# BRIEF:
Which lines run from the one containing "TOF pin SCL: none -> 10" through the end of the data? Write them out exactly, with the pictures left out.
---------------
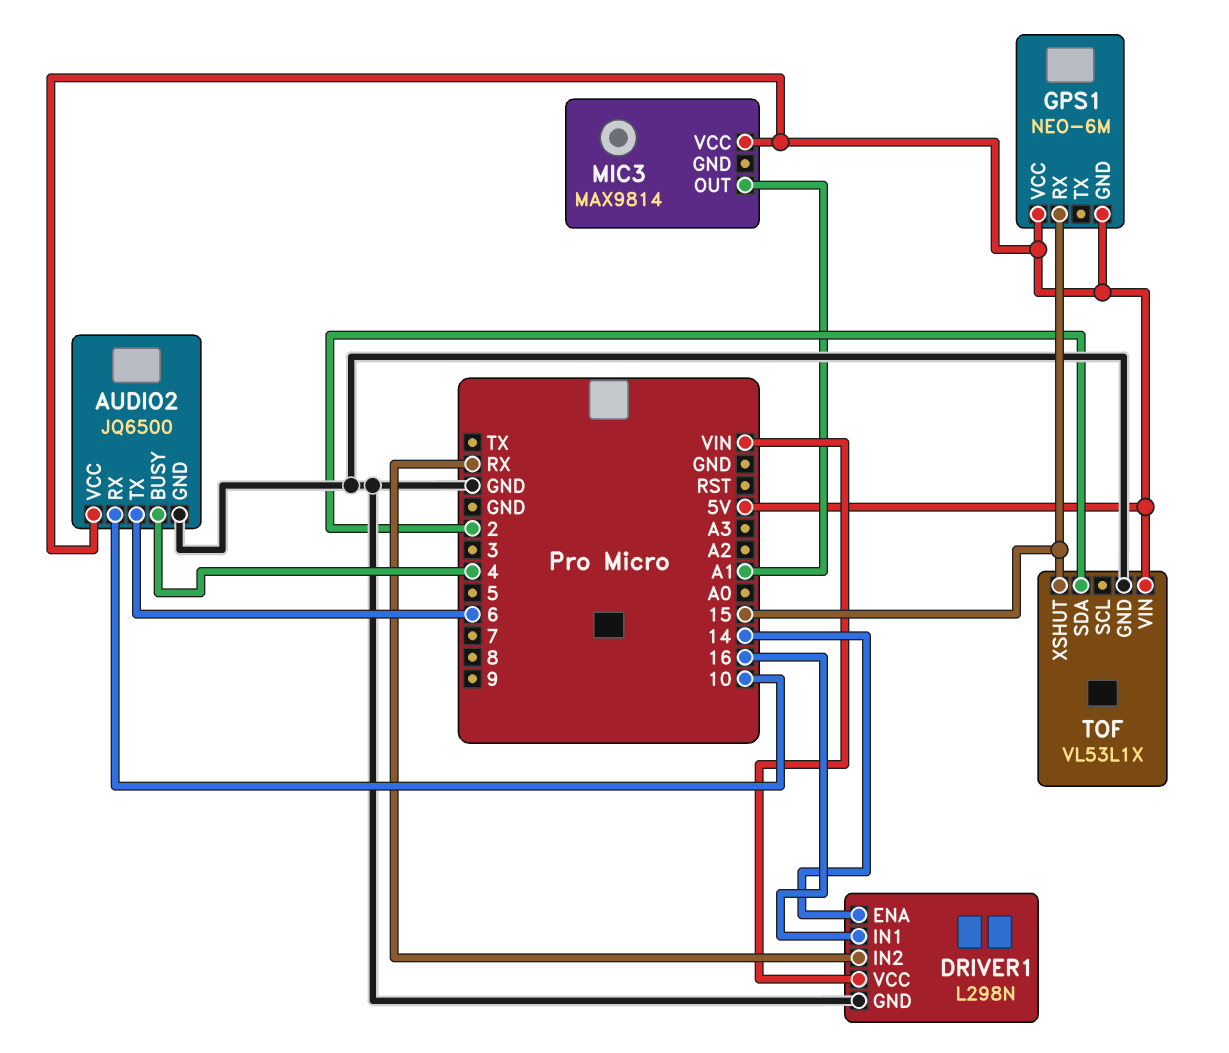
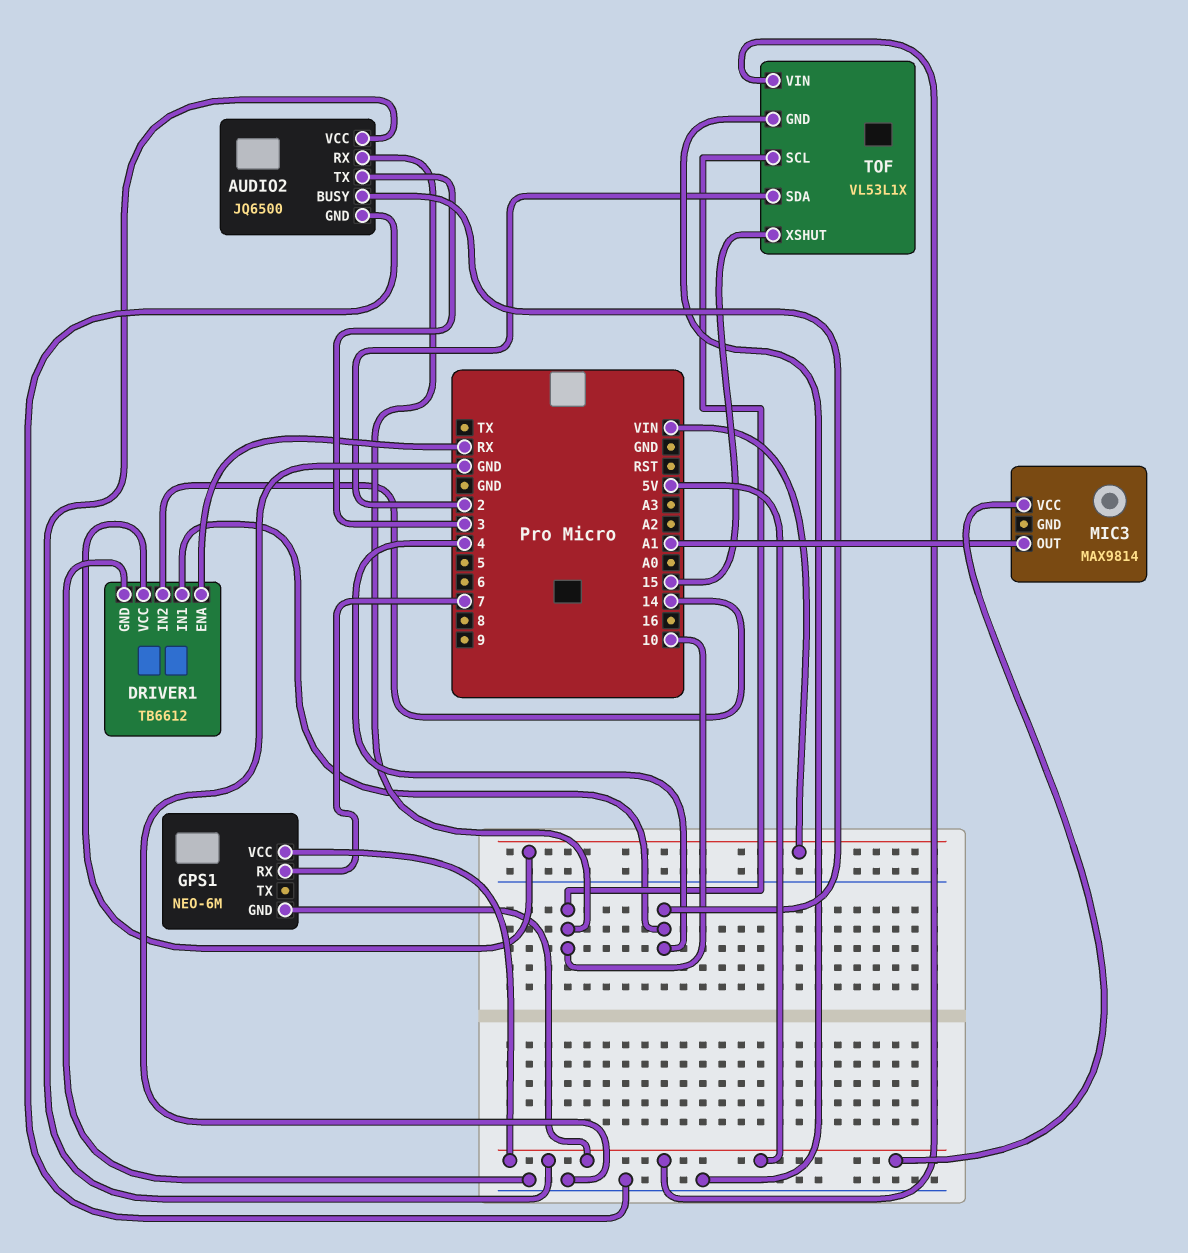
AUDIO2 pin TX: 6 -> 3
DRIVER1: L298N -> TB6612
DRIVER1 pin ENA: 14 -> RX
DRIVER1 pin IN1: 16 -> 4
DRIVER1 pin IN2: RX -> 14
GPS1 pin RX: 15 -> 7
TOF pin SCL: none -> 10

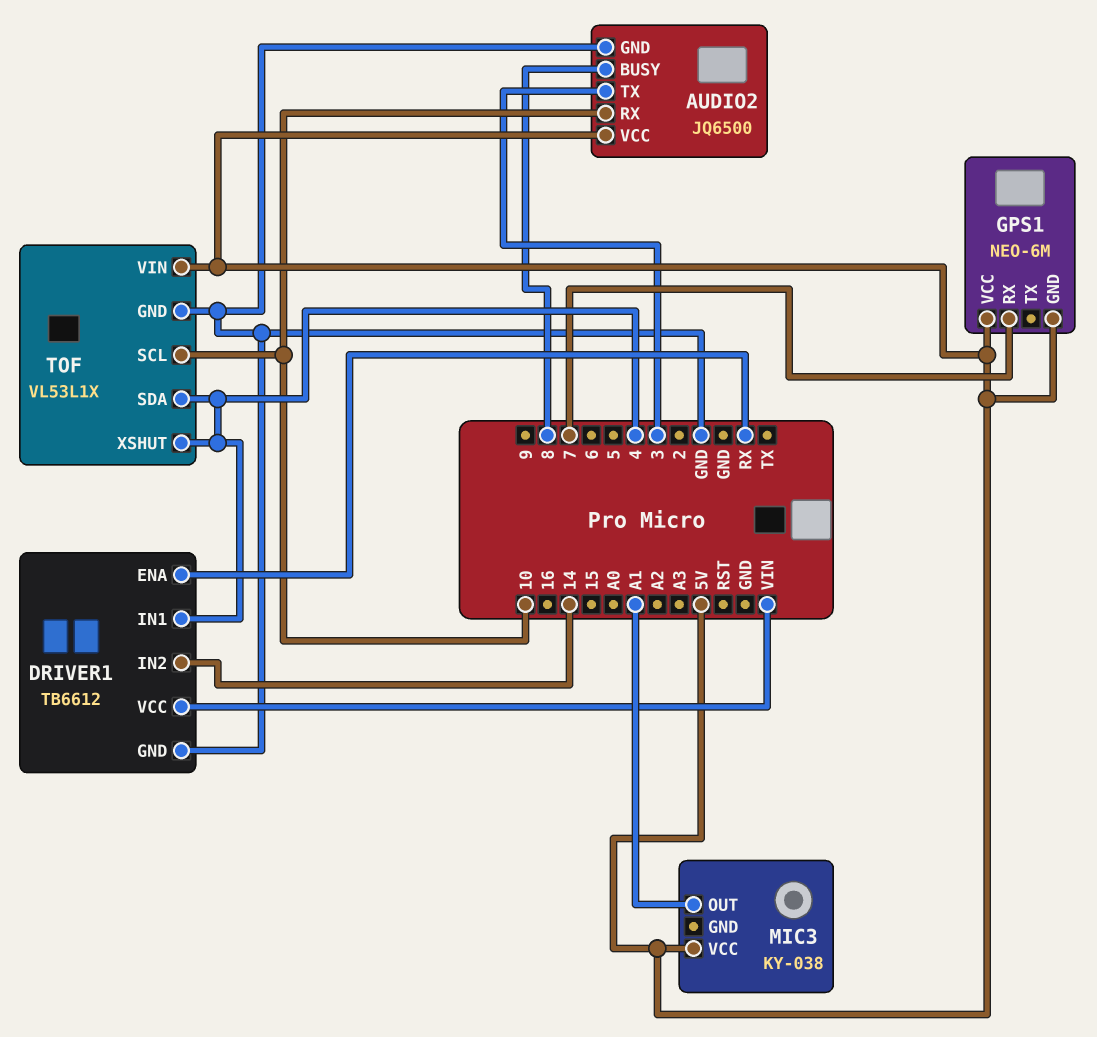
AUDIO2 pin BUSY: 4 -> 8
MIC3: MAX9814 -> KY-038
TOF pin SDA: 2 -> 4
TOF pin XSHUT: 15 -> 4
---------------
# SOLUTION TO THIS EXERCISE:
TOF pin SCL: none -> 10

AUDIO2 pin BUSY: 4 -> 8
MIC3: MAX9814 -> KY-038
TOF pin SDA: 2 -> 4
TOF pin XSHUT: 15 -> 4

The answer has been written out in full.